:: Data items ::
◇ ◇ ◇ ◇ ◇ ◇ ◇

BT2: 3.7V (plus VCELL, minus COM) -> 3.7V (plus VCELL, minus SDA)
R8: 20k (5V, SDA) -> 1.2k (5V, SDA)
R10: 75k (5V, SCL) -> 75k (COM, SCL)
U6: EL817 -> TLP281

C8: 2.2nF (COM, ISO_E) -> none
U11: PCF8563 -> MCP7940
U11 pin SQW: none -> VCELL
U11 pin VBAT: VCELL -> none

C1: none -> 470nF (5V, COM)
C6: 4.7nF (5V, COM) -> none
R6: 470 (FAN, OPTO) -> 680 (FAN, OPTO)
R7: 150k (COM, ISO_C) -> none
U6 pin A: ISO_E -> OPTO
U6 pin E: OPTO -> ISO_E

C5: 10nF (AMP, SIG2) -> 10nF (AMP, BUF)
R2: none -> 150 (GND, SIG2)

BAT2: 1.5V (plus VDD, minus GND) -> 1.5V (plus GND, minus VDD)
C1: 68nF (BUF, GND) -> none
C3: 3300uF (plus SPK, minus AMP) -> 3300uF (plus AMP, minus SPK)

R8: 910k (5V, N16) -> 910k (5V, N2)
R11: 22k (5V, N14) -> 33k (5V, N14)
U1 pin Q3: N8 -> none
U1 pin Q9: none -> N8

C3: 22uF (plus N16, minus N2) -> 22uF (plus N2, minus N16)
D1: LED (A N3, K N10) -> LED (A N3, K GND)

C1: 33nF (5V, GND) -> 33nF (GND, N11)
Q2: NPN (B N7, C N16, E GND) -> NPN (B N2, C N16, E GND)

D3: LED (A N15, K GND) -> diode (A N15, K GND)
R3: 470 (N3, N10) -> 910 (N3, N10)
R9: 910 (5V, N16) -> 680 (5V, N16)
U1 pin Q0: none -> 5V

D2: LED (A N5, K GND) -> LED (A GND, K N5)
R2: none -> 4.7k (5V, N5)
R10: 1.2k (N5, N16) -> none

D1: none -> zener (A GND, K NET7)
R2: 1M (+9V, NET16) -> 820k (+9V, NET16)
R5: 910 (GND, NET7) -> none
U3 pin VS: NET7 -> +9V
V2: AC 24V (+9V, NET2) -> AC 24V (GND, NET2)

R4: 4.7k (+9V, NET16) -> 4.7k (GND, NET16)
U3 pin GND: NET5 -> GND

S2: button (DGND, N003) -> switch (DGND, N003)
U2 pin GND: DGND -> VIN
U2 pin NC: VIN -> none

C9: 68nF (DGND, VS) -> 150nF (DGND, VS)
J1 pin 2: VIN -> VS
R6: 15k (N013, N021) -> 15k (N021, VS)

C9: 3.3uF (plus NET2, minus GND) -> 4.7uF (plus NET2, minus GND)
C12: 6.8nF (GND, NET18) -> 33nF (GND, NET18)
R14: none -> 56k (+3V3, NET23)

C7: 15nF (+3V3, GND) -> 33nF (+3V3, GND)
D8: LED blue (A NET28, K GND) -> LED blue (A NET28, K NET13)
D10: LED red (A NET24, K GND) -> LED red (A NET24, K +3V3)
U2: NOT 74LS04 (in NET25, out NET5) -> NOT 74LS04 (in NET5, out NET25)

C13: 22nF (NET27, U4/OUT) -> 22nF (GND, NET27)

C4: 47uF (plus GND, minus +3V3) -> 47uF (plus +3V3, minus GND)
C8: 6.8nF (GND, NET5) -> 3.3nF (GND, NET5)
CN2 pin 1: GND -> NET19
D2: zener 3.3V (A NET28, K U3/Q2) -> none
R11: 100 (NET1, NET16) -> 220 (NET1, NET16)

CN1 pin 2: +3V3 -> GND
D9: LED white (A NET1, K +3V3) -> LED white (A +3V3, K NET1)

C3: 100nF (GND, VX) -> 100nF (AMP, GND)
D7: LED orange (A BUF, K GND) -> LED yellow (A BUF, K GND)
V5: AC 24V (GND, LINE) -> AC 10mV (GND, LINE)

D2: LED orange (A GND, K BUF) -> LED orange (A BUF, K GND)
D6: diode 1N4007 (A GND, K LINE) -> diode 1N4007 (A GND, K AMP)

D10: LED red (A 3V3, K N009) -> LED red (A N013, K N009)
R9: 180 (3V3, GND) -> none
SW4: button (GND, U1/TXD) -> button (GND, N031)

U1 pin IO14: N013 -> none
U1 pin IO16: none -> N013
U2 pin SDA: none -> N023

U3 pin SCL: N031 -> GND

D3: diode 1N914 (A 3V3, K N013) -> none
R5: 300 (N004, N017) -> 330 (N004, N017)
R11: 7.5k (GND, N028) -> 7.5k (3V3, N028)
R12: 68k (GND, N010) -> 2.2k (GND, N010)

◇ ◇ ◇ ◇ ◇ ◇ ◇

:: WORK REQUIRED ::
Output the data above without altering a line.

:: SOLUTION ::
BT2: 3.7V (plus VCELL, minus COM) -> 3.7V (plus VCELL, minus SDA)
R8: 20k (5V, SDA) -> 1.2k (5V, SDA)
R10: 75k (5V, SCL) -> 75k (COM, SCL)
U6: EL817 -> TLP281

C8: 2.2nF (COM, ISO_E) -> none
U11: PCF8563 -> MCP7940
U11 pin SQW: none -> VCELL
U11 pin VBAT: VCELL -> none

C1: none -> 470nF (5V, COM)
C6: 4.7nF (5V, COM) -> none
R6: 470 (FAN, OPTO) -> 680 (FAN, OPTO)
R7: 150k (COM, ISO_C) -> none
U6 pin A: ISO_E -> OPTO
U6 pin E: OPTO -> ISO_E

C5: 10nF (AMP, SIG2) -> 10nF (AMP, BUF)
R2: none -> 150 (GND, SIG2)

BAT2: 1.5V (plus VDD, minus GND) -> 1.5V (plus GND, minus VDD)
C1: 68nF (BUF, GND) -> none
C3: 3300uF (plus SPK, minus AMP) -> 3300uF (plus AMP, minus SPK)

R8: 910k (5V, N16) -> 910k (5V, N2)
R11: 22k (5V, N14) -> 33k (5V, N14)
U1 pin Q3: N8 -> none
U1 pin Q9: none -> N8

C3: 22uF (plus N16, minus N2) -> 22uF (plus N2, minus N16)
D1: LED (A N3, K N10) -> LED (A N3, K GND)

C1: 33nF (5V, GND) -> 33nF (GND, N11)
Q2: NPN (B N7, C N16, E GND) -> NPN (B N2, C N16, E GND)

D3: LED (A N15, K GND) -> diode (A N15, K GND)
R3: 470 (N3, N10) -> 910 (N3, N10)
R9: 910 (5V, N16) -> 680 (5V, N16)
U1 pin Q0: none -> 5V

D2: LED (A N5, K GND) -> LED (A GND, K N5)
R2: none -> 4.7k (5V, N5)
R10: 1.2k (N5, N16) -> none

D1: none -> zener (A GND, K NET7)
R2: 1M (+9V, NET16) -> 820k (+9V, NET16)
R5: 910 (GND, NET7) -> none
U3 pin VS: NET7 -> +9V
V2: AC 24V (+9V, NET2) -> AC 24V (GND, NET2)

R4: 4.7k (+9V, NET16) -> 4.7k (GND, NET16)
U3 pin GND: NET5 -> GND

S2: button (DGND, N003) -> switch (DGND, N003)
U2 pin GND: DGND -> VIN
U2 pin NC: VIN -> none

C9: 68nF (DGND, VS) -> 150nF (DGND, VS)
J1 pin 2: VIN -> VS
R6: 15k (N013, N021) -> 15k (N021, VS)

C9: 3.3uF (plus NET2, minus GND) -> 4.7uF (plus NET2, minus GND)
C12: 6.8nF (GND, NET18) -> 33nF (GND, NET18)
R14: none -> 56k (+3V3, NET23)

C7: 15nF (+3V3, GND) -> 33nF (+3V3, GND)
D8: LED blue (A NET28, K GND) -> LED blue (A NET28, K NET13)
D10: LED red (A NET24, K GND) -> LED red (A NET24, K +3V3)
U2: NOT 74LS04 (in NET25, out NET5) -> NOT 74LS04 (in NET5, out NET25)

C13: 22nF (NET27, U4/OUT) -> 22nF (GND, NET27)

C4: 47uF (plus GND, minus +3V3) -> 47uF (plus +3V3, minus GND)
C8: 6.8nF (GND, NET5) -> 3.3nF (GND, NET5)
CN2 pin 1: GND -> NET19
D2: zener 3.3V (A NET28, K U3/Q2) -> none
R11: 100 (NET1, NET16) -> 220 (NET1, NET16)

CN1 pin 2: +3V3 -> GND
D9: LED white (A NET1, K +3V3) -> LED white (A +3V3, K NET1)

C3: 100nF (GND, VX) -> 100nF (AMP, GND)
D7: LED orange (A BUF, K GND) -> LED yellow (A BUF, K GND)
V5: AC 24V (GND, LINE) -> AC 10mV (GND, LINE)

D2: LED orange (A GND, K BUF) -> LED orange (A BUF, K GND)
D6: diode 1N4007 (A GND, K LINE) -> diode 1N4007 (A GND, K AMP)

D10: LED red (A 3V3, K N009) -> LED red (A N013, K N009)
R9: 180 (3V3, GND) -> none
SW4: button (GND, U1/TXD) -> button (GND, N031)

U1 pin IO14: N013 -> none
U1 pin IO16: none -> N013
U2 pin SDA: none -> N023

U3 pin SCL: N031 -> GND

D3: diode 1N914 (A 3V3, K N013) -> none
R5: 300 (N004, N017) -> 330 (N004, N017)
R11: 7.5k (GND, N028) -> 7.5k (3V3, N028)
R12: 68k (GND, N010) -> 2.2k (GND, N010)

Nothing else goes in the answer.